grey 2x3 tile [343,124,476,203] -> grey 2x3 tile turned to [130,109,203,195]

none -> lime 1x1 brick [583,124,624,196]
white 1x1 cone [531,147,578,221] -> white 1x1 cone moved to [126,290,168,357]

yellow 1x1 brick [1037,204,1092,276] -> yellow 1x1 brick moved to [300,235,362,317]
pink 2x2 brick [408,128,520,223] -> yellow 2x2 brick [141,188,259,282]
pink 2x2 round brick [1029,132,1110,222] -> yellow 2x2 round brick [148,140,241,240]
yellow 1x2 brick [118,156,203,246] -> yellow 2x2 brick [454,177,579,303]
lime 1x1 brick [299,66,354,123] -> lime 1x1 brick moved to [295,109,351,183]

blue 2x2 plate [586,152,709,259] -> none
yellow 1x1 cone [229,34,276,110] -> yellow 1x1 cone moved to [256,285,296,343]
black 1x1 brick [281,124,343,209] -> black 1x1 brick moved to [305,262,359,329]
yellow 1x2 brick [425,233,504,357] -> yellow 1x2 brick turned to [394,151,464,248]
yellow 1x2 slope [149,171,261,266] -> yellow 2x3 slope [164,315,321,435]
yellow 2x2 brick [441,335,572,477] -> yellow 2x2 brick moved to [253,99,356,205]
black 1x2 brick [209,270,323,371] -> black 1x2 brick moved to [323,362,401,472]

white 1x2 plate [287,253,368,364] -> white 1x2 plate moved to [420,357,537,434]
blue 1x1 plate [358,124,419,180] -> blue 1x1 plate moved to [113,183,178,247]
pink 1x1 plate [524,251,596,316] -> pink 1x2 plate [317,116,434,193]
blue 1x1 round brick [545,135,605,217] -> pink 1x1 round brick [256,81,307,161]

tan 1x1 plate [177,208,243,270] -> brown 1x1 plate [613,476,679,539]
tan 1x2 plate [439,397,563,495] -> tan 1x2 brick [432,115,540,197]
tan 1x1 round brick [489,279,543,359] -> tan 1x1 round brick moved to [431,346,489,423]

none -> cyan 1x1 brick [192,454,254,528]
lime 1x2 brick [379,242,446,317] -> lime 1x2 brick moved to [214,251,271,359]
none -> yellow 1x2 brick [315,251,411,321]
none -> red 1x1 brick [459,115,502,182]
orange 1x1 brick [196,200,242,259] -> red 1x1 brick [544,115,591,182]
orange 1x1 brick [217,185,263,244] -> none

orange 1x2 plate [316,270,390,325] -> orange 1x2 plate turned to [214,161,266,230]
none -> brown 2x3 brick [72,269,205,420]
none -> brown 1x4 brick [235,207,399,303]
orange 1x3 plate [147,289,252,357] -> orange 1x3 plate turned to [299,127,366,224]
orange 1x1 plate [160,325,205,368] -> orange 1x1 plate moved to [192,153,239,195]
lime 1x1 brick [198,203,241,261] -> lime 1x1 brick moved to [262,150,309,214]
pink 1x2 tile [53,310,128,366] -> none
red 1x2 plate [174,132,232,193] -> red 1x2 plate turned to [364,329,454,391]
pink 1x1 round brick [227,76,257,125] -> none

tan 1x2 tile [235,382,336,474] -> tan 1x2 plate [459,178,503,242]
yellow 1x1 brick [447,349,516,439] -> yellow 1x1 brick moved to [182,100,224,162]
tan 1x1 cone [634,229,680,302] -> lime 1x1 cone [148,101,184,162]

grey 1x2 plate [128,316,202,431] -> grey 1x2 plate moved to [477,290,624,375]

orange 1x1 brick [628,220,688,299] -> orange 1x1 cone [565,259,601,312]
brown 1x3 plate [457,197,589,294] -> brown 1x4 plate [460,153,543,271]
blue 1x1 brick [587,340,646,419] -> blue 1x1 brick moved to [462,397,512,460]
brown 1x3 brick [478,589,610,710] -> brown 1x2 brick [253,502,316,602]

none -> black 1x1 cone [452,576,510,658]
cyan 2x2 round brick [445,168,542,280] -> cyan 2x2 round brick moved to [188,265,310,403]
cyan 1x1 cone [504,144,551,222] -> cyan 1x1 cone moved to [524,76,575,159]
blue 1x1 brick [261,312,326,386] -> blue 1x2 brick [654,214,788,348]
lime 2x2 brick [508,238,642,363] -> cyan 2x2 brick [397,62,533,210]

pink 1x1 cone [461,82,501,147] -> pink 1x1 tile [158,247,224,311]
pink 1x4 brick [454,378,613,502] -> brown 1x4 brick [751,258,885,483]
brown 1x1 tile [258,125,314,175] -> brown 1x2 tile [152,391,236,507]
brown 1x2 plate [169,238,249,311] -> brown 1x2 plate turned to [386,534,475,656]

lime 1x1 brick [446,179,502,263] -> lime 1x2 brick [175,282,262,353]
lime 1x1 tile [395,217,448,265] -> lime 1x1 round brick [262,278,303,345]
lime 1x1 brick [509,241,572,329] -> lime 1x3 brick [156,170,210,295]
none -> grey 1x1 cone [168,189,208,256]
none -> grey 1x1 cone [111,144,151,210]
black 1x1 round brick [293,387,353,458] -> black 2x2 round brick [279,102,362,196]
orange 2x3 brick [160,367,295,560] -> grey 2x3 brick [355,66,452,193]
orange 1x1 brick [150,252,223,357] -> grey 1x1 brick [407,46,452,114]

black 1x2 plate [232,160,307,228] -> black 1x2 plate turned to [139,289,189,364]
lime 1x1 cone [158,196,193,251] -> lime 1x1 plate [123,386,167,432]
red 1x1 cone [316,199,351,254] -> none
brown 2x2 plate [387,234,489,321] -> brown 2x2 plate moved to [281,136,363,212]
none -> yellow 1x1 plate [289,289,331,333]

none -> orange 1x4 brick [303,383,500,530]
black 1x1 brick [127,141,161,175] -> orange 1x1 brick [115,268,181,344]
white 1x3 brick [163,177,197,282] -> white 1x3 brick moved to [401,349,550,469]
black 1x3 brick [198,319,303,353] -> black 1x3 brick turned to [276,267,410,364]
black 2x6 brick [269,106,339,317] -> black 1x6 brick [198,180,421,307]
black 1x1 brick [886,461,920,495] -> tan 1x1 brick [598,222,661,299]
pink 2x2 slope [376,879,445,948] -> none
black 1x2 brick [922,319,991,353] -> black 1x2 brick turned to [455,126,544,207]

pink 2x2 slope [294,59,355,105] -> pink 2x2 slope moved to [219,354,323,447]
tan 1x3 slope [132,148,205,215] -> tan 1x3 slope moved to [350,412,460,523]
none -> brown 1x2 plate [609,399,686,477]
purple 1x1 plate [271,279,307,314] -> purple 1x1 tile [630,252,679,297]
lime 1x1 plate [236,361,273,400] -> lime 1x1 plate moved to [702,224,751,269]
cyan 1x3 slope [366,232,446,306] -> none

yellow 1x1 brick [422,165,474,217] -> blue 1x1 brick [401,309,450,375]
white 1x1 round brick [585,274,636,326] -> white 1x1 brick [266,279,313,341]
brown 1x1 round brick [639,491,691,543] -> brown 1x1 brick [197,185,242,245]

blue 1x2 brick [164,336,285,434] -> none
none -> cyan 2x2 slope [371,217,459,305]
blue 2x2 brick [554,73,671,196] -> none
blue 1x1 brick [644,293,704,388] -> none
==*==
EXERCISE PROMPT: Copy the records above exactly, leaving nothing out.

YOUR RESPONSE:
grey 2x3 tile [343,124,476,203] -> grey 2x3 tile turned to [130,109,203,195]

none -> lime 1x1 brick [583,124,624,196]
white 1x1 cone [531,147,578,221] -> white 1x1 cone moved to [126,290,168,357]

yellow 1x1 brick [1037,204,1092,276] -> yellow 1x1 brick moved to [300,235,362,317]
pink 2x2 brick [408,128,520,223] -> yellow 2x2 brick [141,188,259,282]
pink 2x2 round brick [1029,132,1110,222] -> yellow 2x2 round brick [148,140,241,240]
yellow 1x2 brick [118,156,203,246] -> yellow 2x2 brick [454,177,579,303]
lime 1x1 brick [299,66,354,123] -> lime 1x1 brick moved to [295,109,351,183]

blue 2x2 plate [586,152,709,259] -> none
yellow 1x1 cone [229,34,276,110] -> yellow 1x1 cone moved to [256,285,296,343]
black 1x1 brick [281,124,343,209] -> black 1x1 brick moved to [305,262,359,329]
yellow 1x2 brick [425,233,504,357] -> yellow 1x2 brick turned to [394,151,464,248]
yellow 1x2 slope [149,171,261,266] -> yellow 2x3 slope [164,315,321,435]
yellow 2x2 brick [441,335,572,477] -> yellow 2x2 brick moved to [253,99,356,205]
black 1x2 brick [209,270,323,371] -> black 1x2 brick moved to [323,362,401,472]

white 1x2 plate [287,253,368,364] -> white 1x2 plate moved to [420,357,537,434]
blue 1x1 plate [358,124,419,180] -> blue 1x1 plate moved to [113,183,178,247]
pink 1x1 plate [524,251,596,316] -> pink 1x2 plate [317,116,434,193]
blue 1x1 round brick [545,135,605,217] -> pink 1x1 round brick [256,81,307,161]

tan 1x1 plate [177,208,243,270] -> brown 1x1 plate [613,476,679,539]
tan 1x2 plate [439,397,563,495] -> tan 1x2 brick [432,115,540,197]
tan 1x1 round brick [489,279,543,359] -> tan 1x1 round brick moved to [431,346,489,423]

none -> cyan 1x1 brick [192,454,254,528]
lime 1x2 brick [379,242,446,317] -> lime 1x2 brick moved to [214,251,271,359]
none -> yellow 1x2 brick [315,251,411,321]
none -> red 1x1 brick [459,115,502,182]
orange 1x1 brick [196,200,242,259] -> red 1x1 brick [544,115,591,182]
orange 1x1 brick [217,185,263,244] -> none

orange 1x2 plate [316,270,390,325] -> orange 1x2 plate turned to [214,161,266,230]
none -> brown 2x3 brick [72,269,205,420]
none -> brown 1x4 brick [235,207,399,303]
orange 1x3 plate [147,289,252,357] -> orange 1x3 plate turned to [299,127,366,224]
orange 1x1 plate [160,325,205,368] -> orange 1x1 plate moved to [192,153,239,195]
lime 1x1 brick [198,203,241,261] -> lime 1x1 brick moved to [262,150,309,214]
pink 1x2 tile [53,310,128,366] -> none
red 1x2 plate [174,132,232,193] -> red 1x2 plate turned to [364,329,454,391]
pink 1x1 round brick [227,76,257,125] -> none

tan 1x2 tile [235,382,336,474] -> tan 1x2 plate [459,178,503,242]
yellow 1x1 brick [447,349,516,439] -> yellow 1x1 brick moved to [182,100,224,162]
tan 1x1 cone [634,229,680,302] -> lime 1x1 cone [148,101,184,162]

grey 1x2 plate [128,316,202,431] -> grey 1x2 plate moved to [477,290,624,375]

orange 1x1 brick [628,220,688,299] -> orange 1x1 cone [565,259,601,312]
brown 1x3 plate [457,197,589,294] -> brown 1x4 plate [460,153,543,271]
blue 1x1 brick [587,340,646,419] -> blue 1x1 brick moved to [462,397,512,460]
brown 1x3 brick [478,589,610,710] -> brown 1x2 brick [253,502,316,602]

none -> black 1x1 cone [452,576,510,658]
cyan 2x2 round brick [445,168,542,280] -> cyan 2x2 round brick moved to [188,265,310,403]
cyan 1x1 cone [504,144,551,222] -> cyan 1x1 cone moved to [524,76,575,159]
blue 1x1 brick [261,312,326,386] -> blue 1x2 brick [654,214,788,348]
lime 2x2 brick [508,238,642,363] -> cyan 2x2 brick [397,62,533,210]

pink 1x1 cone [461,82,501,147] -> pink 1x1 tile [158,247,224,311]
pink 1x4 brick [454,378,613,502] -> brown 1x4 brick [751,258,885,483]
brown 1x1 tile [258,125,314,175] -> brown 1x2 tile [152,391,236,507]
brown 1x2 plate [169,238,249,311] -> brown 1x2 plate turned to [386,534,475,656]

lime 1x1 brick [446,179,502,263] -> lime 1x2 brick [175,282,262,353]
lime 1x1 tile [395,217,448,265] -> lime 1x1 round brick [262,278,303,345]
lime 1x1 brick [509,241,572,329] -> lime 1x3 brick [156,170,210,295]
none -> grey 1x1 cone [168,189,208,256]
none -> grey 1x1 cone [111,144,151,210]
black 1x1 round brick [293,387,353,458] -> black 2x2 round brick [279,102,362,196]
orange 2x3 brick [160,367,295,560] -> grey 2x3 brick [355,66,452,193]
orange 1x1 brick [150,252,223,357] -> grey 1x1 brick [407,46,452,114]

black 1x2 plate [232,160,307,228] -> black 1x2 plate turned to [139,289,189,364]
lime 1x1 cone [158,196,193,251] -> lime 1x1 plate [123,386,167,432]
red 1x1 cone [316,199,351,254] -> none
brown 2x2 plate [387,234,489,321] -> brown 2x2 plate moved to [281,136,363,212]
none -> yellow 1x1 plate [289,289,331,333]

none -> orange 1x4 brick [303,383,500,530]
black 1x1 brick [127,141,161,175] -> orange 1x1 brick [115,268,181,344]
white 1x3 brick [163,177,197,282] -> white 1x3 brick moved to [401,349,550,469]
black 1x3 brick [198,319,303,353] -> black 1x3 brick turned to [276,267,410,364]
black 2x6 brick [269,106,339,317] -> black 1x6 brick [198,180,421,307]
black 1x1 brick [886,461,920,495] -> tan 1x1 brick [598,222,661,299]
pink 2x2 slope [376,879,445,948] -> none
black 1x2 brick [922,319,991,353] -> black 1x2 brick turned to [455,126,544,207]

pink 2x2 slope [294,59,355,105] -> pink 2x2 slope moved to [219,354,323,447]
tan 1x3 slope [132,148,205,215] -> tan 1x3 slope moved to [350,412,460,523]
none -> brown 1x2 plate [609,399,686,477]
purple 1x1 plate [271,279,307,314] -> purple 1x1 tile [630,252,679,297]
lime 1x1 plate [236,361,273,400] -> lime 1x1 plate moved to [702,224,751,269]
cyan 1x3 slope [366,232,446,306] -> none

yellow 1x1 brick [422,165,474,217] -> blue 1x1 brick [401,309,450,375]
white 1x1 round brick [585,274,636,326] -> white 1x1 brick [266,279,313,341]
brown 1x1 round brick [639,491,691,543] -> brown 1x1 brick [197,185,242,245]

blue 1x2 brick [164,336,285,434] -> none
none -> cyan 2x2 slope [371,217,459,305]
blue 2x2 brick [554,73,671,196] -> none
blue 1x1 brick [644,293,704,388] -> none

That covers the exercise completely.